- The input
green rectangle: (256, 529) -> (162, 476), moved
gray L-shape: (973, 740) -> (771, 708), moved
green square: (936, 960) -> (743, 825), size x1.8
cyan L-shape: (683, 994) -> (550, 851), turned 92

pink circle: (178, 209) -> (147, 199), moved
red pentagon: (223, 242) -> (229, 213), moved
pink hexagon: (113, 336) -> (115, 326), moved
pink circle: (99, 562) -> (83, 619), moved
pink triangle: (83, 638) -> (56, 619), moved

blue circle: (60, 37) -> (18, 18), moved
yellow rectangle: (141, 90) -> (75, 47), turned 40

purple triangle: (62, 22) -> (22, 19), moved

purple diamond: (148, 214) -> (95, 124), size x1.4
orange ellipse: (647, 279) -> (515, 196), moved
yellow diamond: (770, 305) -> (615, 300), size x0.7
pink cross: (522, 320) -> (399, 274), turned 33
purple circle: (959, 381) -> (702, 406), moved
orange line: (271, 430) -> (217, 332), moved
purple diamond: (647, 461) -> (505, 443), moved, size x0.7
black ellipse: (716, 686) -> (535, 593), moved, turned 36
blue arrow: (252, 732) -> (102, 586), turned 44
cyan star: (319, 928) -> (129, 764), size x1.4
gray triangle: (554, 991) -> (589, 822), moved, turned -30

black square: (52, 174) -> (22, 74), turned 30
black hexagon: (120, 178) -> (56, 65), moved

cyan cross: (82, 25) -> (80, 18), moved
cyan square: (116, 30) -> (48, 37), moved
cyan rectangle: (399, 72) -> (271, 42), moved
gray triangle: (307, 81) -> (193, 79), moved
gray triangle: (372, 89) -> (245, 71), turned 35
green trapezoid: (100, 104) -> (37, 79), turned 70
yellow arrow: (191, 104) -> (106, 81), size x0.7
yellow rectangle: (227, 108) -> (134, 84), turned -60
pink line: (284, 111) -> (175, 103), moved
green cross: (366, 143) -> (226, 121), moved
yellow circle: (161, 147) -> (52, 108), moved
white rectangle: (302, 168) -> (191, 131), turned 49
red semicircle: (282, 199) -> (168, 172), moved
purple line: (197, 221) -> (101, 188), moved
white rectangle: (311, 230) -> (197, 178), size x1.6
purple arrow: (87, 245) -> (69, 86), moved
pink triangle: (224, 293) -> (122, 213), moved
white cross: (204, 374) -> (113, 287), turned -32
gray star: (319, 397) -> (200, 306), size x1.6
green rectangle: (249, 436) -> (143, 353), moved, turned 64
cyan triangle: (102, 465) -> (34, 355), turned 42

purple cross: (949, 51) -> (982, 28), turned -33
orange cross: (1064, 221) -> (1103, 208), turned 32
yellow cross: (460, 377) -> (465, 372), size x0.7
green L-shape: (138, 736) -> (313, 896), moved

- Task details
Could you count the lines in the entries that hold the word "black"? Only the number is wanted.

- Output for this exercise
3